---------- Data to examine

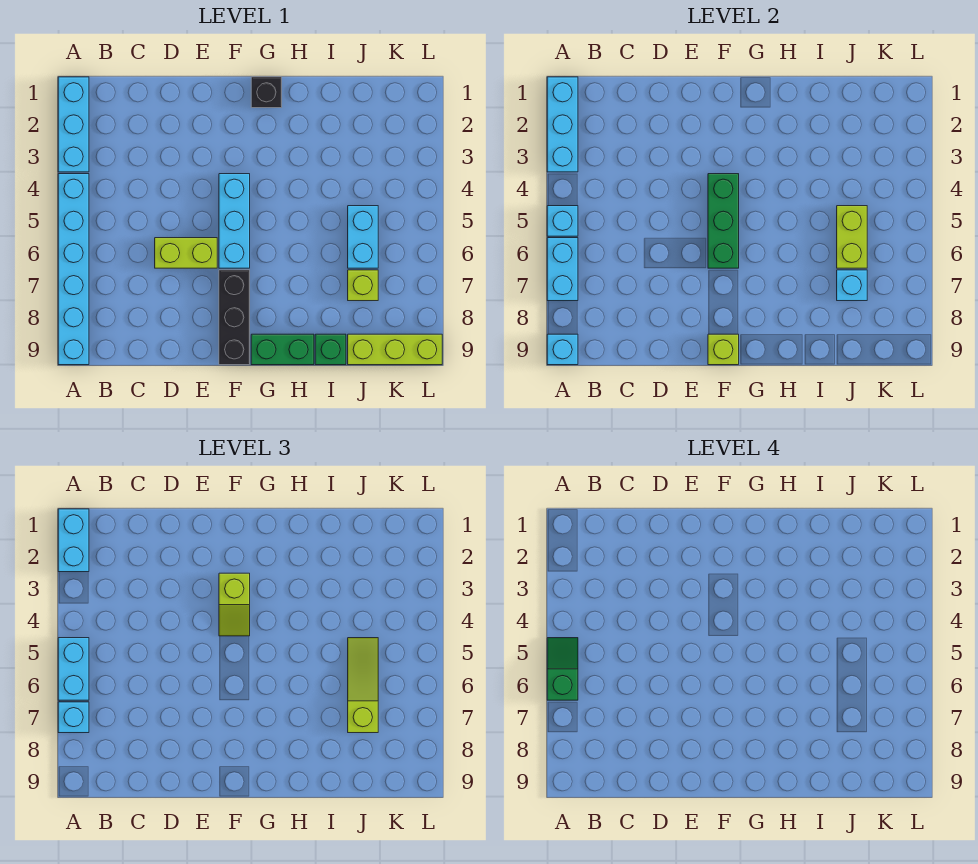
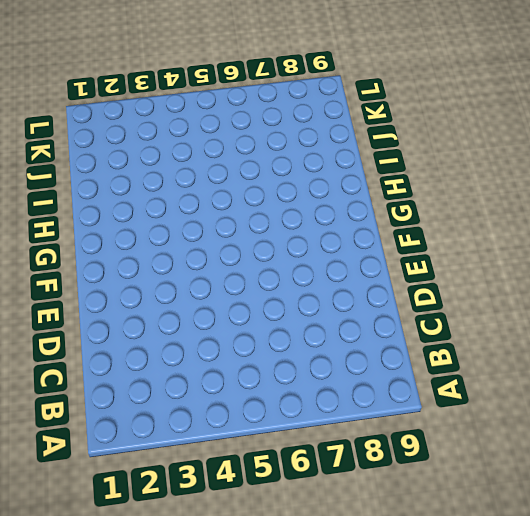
none -> cyan brick A1:A3 level 1
none -> cyan brick A4:A9 level 1
none -> lime brick D6:E6 level 1

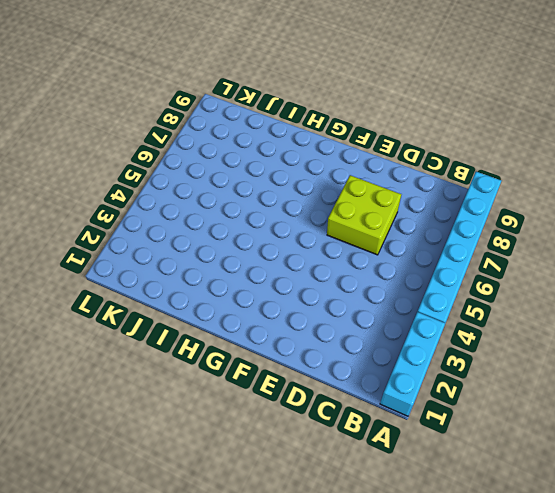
lime brick D6:E7 level 1 -> lime brick D6:E6 level 1
none -> cyan brick F4:F6 level 1
none -> black brick F7:F9 level 1
none -> black brick G1 level 1

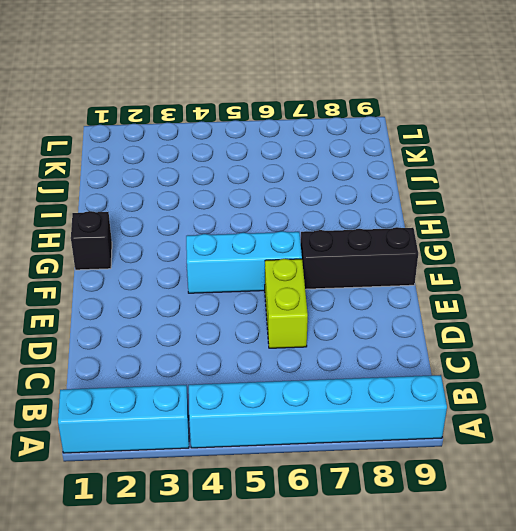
none -> green brick G9:H9 level 1
none -> green brick I9 level 1
none -> cyan brick J5:J6 level 1

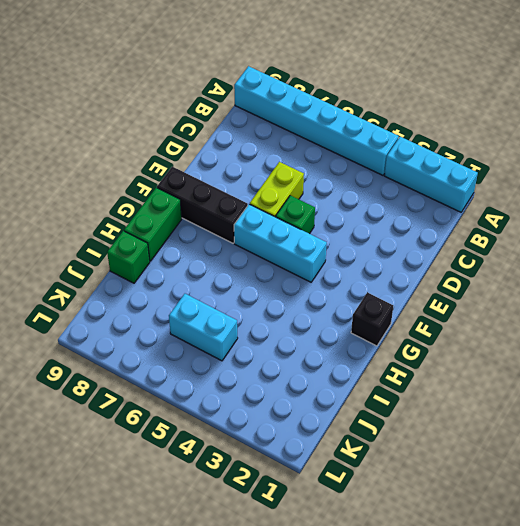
green brick E5 level 1 -> none
none -> lime brick J7 level 1
none -> lime brick J9:L9 level 1
none -> cyan brick A1:A3 level 2

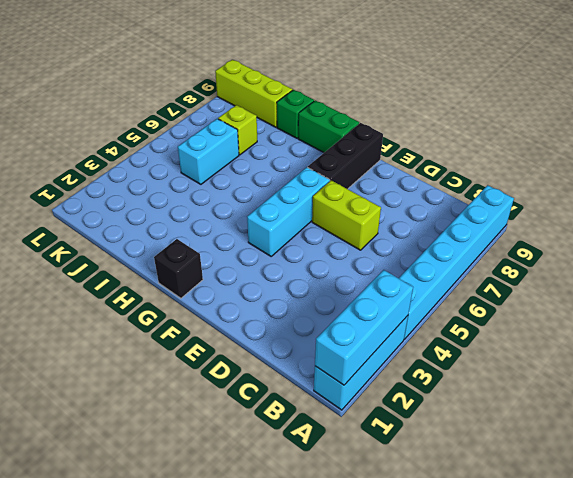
none -> cyan brick A5 level 2
none -> cyan brick A6:A7 level 2
none -> cyan brick A9 level 2

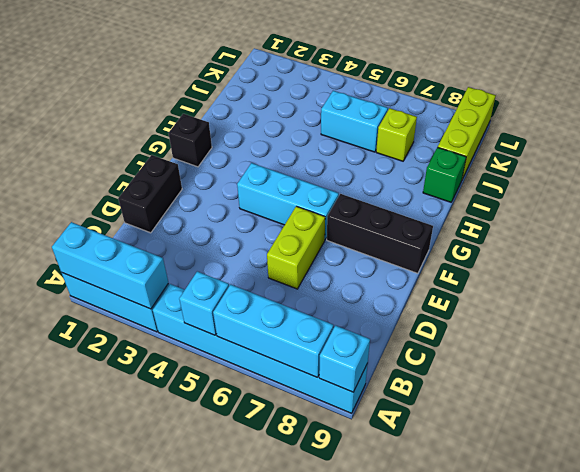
cyan brick A6:A8 level 2 -> cyan brick A6:A7 level 2
black brick D1:E1 level 1 -> none
none -> green brick G9:H9 level 1
none -> green brick F4:F6 level 2
none -> lime brick F9 level 2

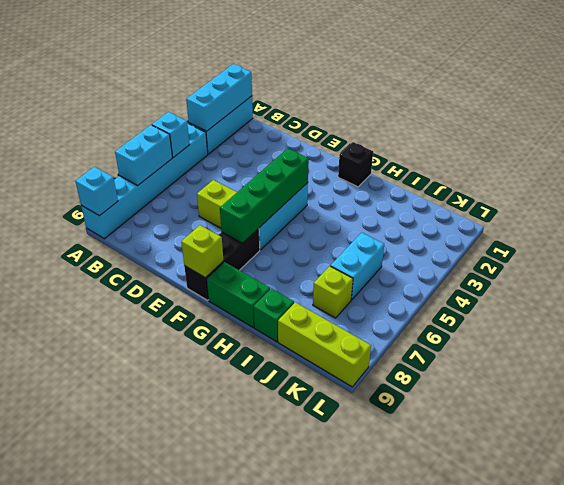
green brick F4:F7 level 2 -> green brick F4:F6 level 2
none -> lime brick J5:J6 level 2
none -> cyan brick J7 level 2
none -> cyan brick A1:A2 level 3

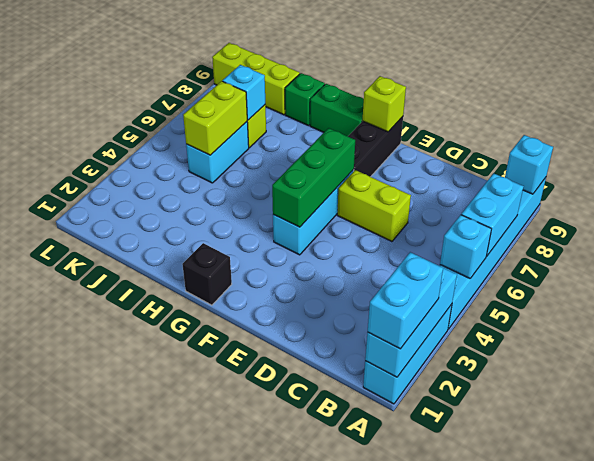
none -> cyan brick A5:A6 level 3
none -> cyan brick A7 level 3
none -> lime slope F3:F4 level 3 top 3

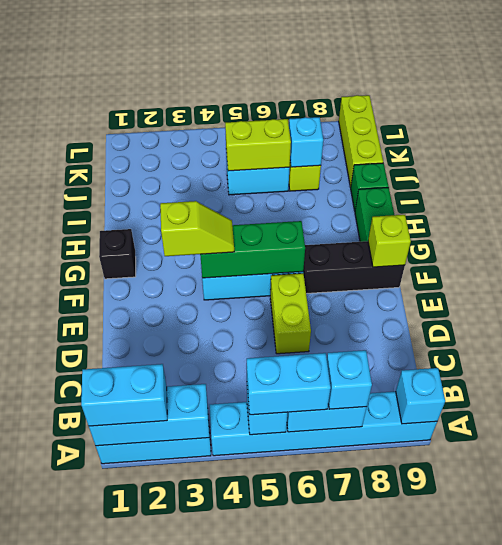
none -> lime slope J5:J7 level 3 top 7
none -> green slope A5:A6 level 4 top 6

--------------------

* **Work item**
Gather up, from the records above, each line where the word "black" appears.

* **Problem solution**
none -> black brick F7:F9 level 1
none -> black brick G1 level 1
black brick D1:E1 level 1 -> none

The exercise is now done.